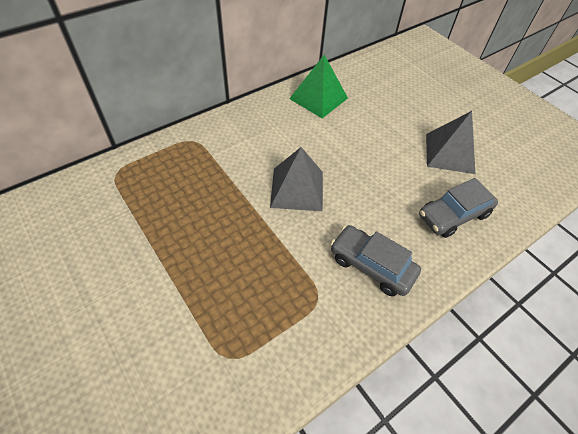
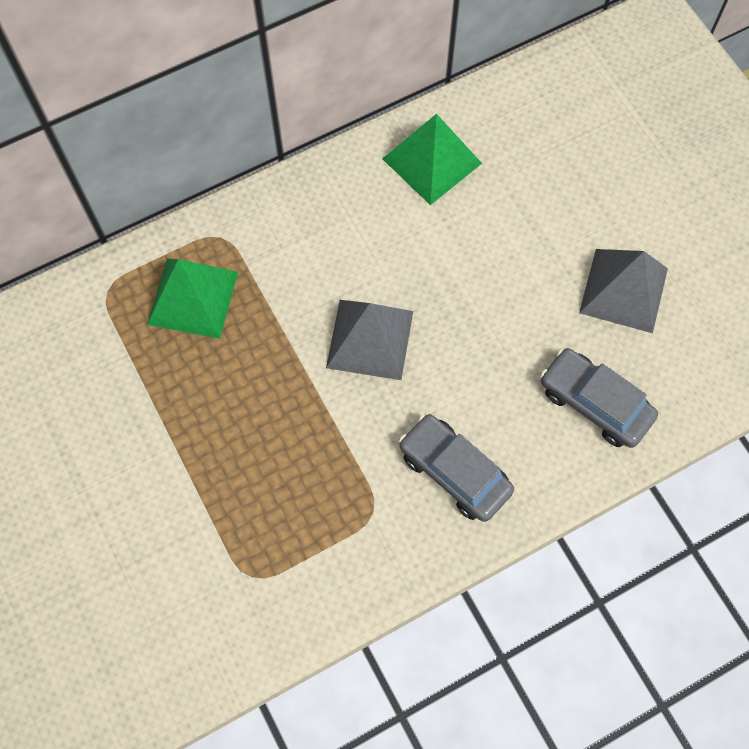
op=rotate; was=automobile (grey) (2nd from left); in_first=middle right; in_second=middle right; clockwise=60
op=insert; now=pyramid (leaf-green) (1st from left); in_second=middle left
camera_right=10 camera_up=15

## WORK TASK
Give back each line above exactly, with pictures dropped.

## SOLVED PROBLEM
op=rotate; was=automobile (grey) (2nd from left); in_first=middle right; in_second=middle right; clockwise=60
op=insert; now=pyramid (leaf-green) (1st from left); in_second=middle left
camera_right=10 camera_up=15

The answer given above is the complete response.